** Exercise instructions **
Please restate the records below verbatim, omitting every image they hold.
--------------------
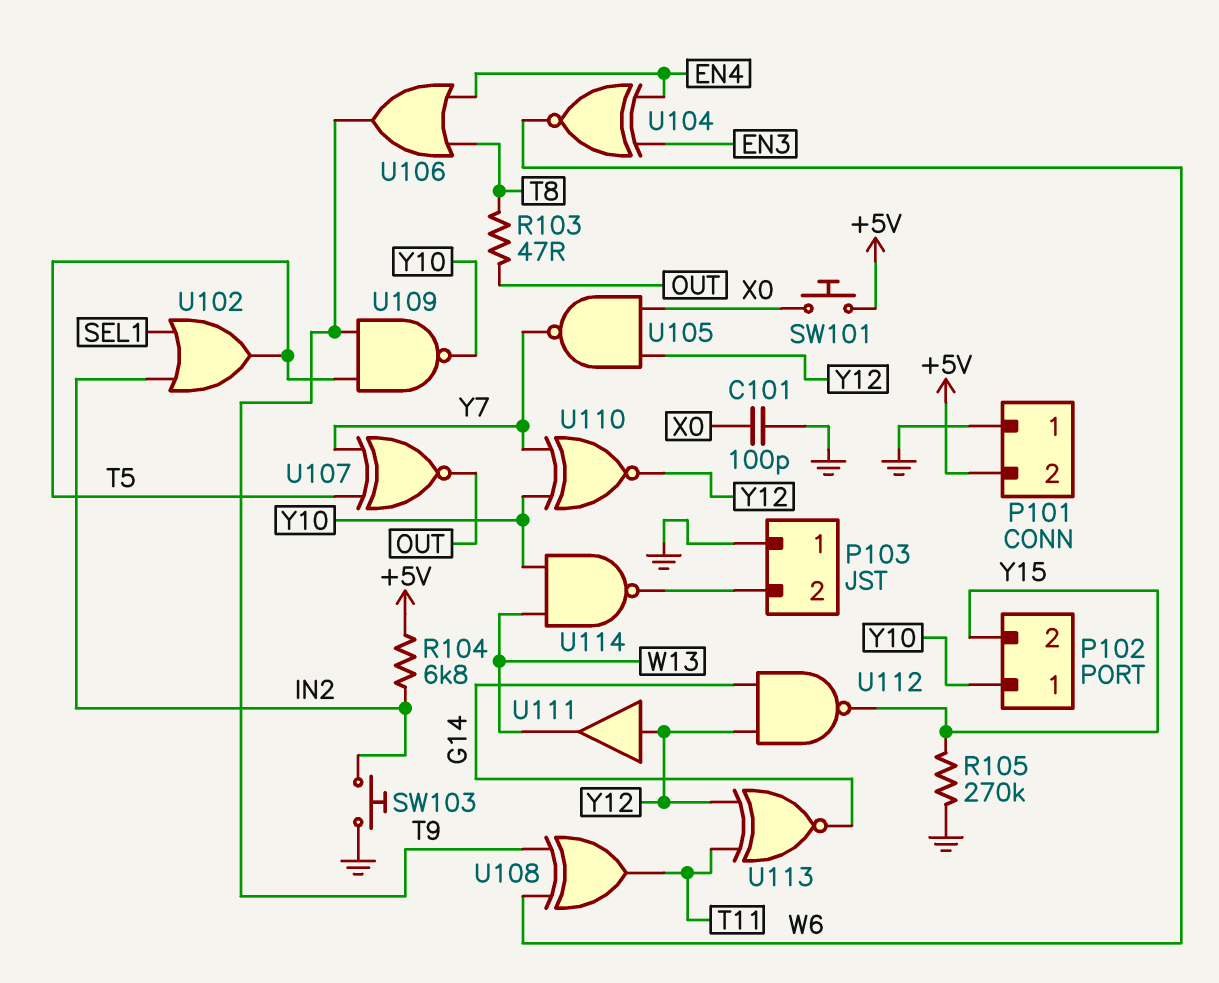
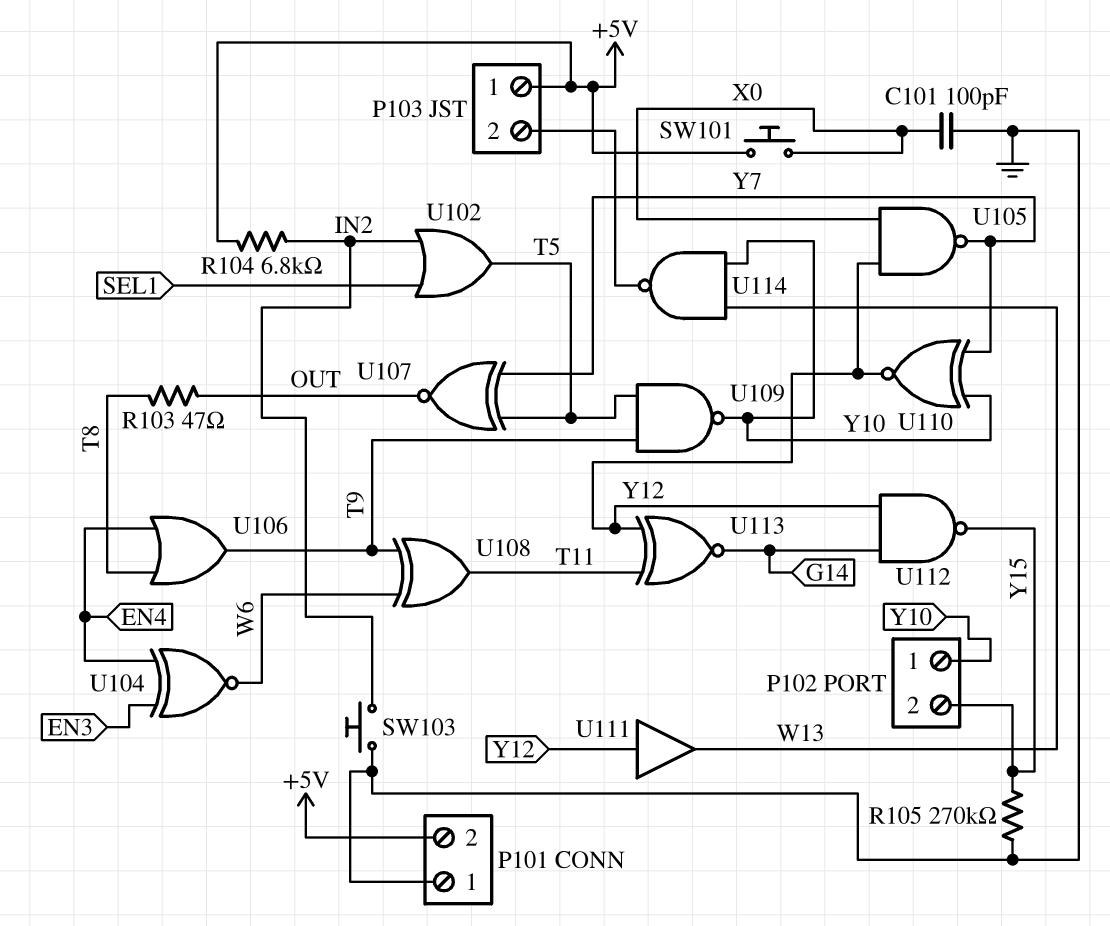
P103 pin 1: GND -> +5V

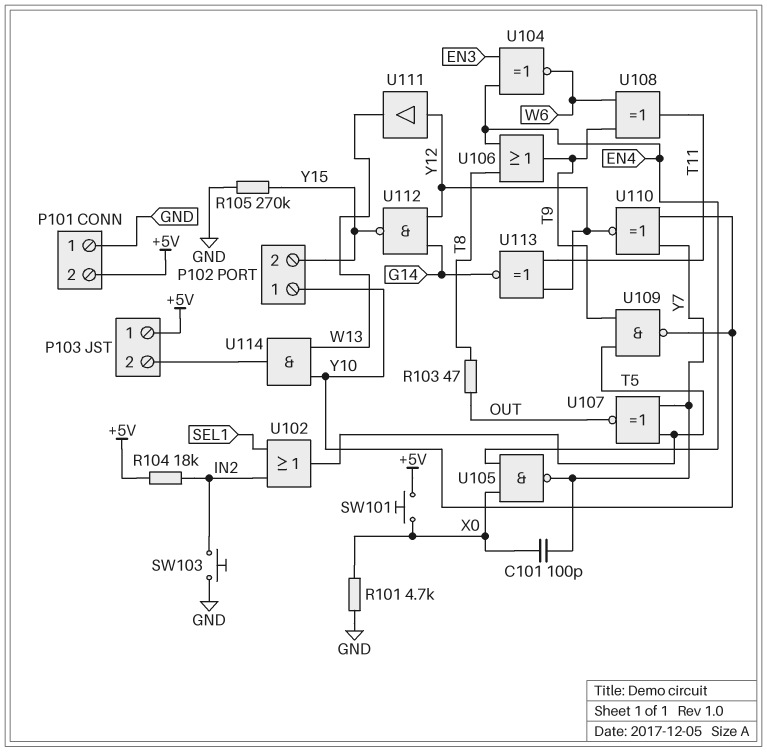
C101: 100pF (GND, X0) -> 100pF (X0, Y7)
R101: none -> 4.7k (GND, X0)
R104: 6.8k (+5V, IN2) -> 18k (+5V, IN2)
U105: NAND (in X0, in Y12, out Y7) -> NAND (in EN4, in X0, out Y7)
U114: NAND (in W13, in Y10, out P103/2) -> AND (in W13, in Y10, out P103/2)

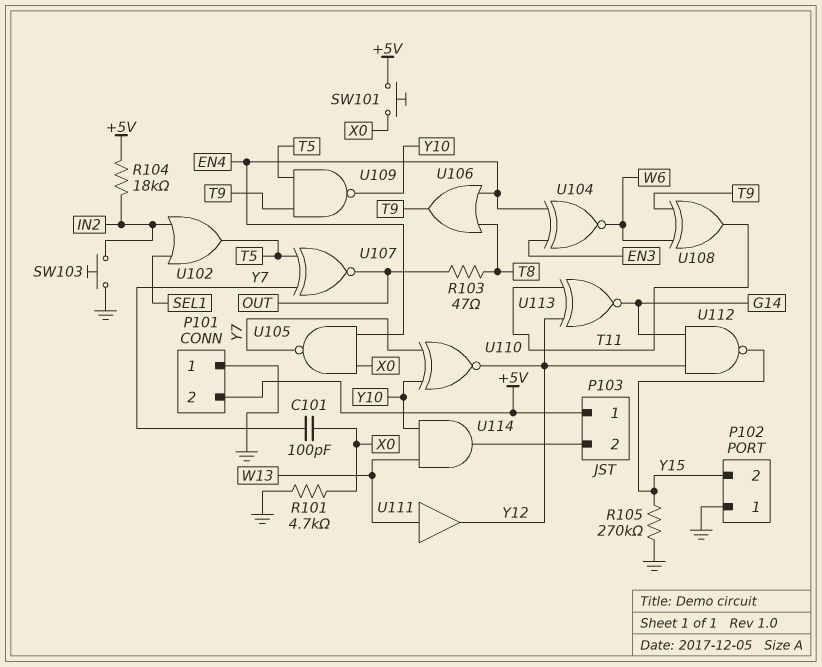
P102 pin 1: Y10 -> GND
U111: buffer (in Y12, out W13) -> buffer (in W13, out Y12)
--------------------
** Written solution **
P103 pin 1: GND -> +5V

C101: 100pF (GND, X0) -> 100pF (X0, Y7)
R101: none -> 4.7k (GND, X0)
R104: 6.8k (+5V, IN2) -> 18k (+5V, IN2)
U105: NAND (in X0, in Y12, out Y7) -> NAND (in EN4, in X0, out Y7)
U114: NAND (in W13, in Y10, out P103/2) -> AND (in W13, in Y10, out P103/2)

P102 pin 1: Y10 -> GND
U111: buffer (in Y12, out W13) -> buffer (in W13, out Y12)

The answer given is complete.